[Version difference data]
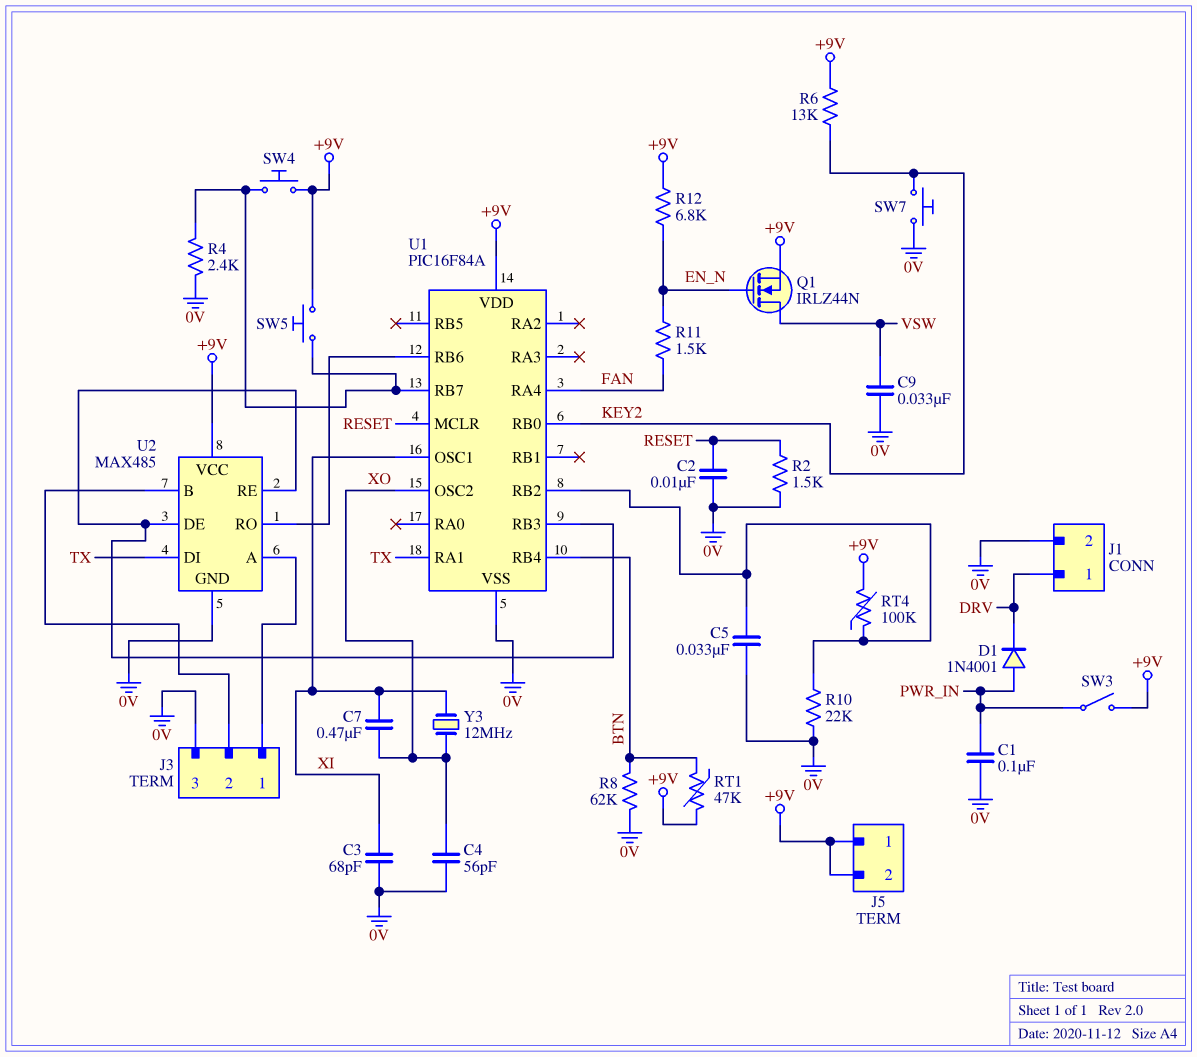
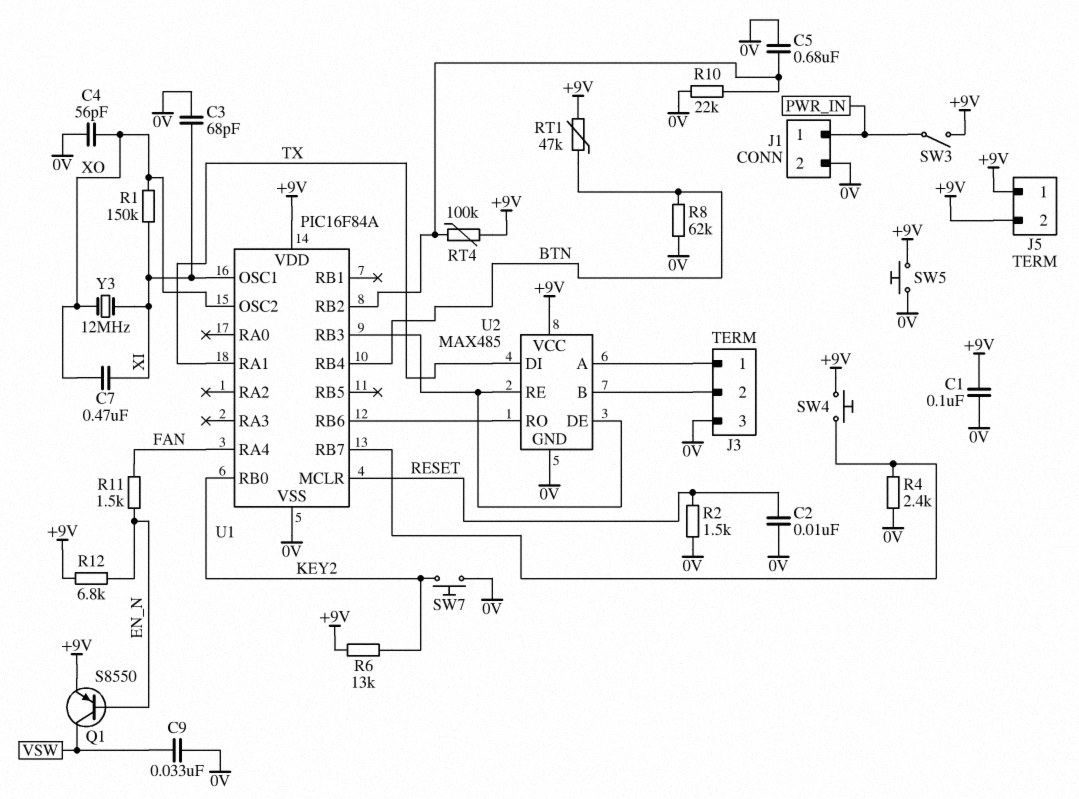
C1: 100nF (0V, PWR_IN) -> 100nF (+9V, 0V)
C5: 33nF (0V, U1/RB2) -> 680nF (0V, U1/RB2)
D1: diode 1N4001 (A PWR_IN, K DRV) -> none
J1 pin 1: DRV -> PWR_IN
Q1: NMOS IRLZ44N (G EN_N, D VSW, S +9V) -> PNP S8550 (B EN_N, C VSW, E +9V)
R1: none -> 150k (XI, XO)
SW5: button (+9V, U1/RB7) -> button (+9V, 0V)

What is needed:
Please show the lines in the entries above that hold the string "none".

Finished task:
D1: diode 1N4001 (A PWR_IN, K DRV) -> none
R1: none -> 150k (XI, XO)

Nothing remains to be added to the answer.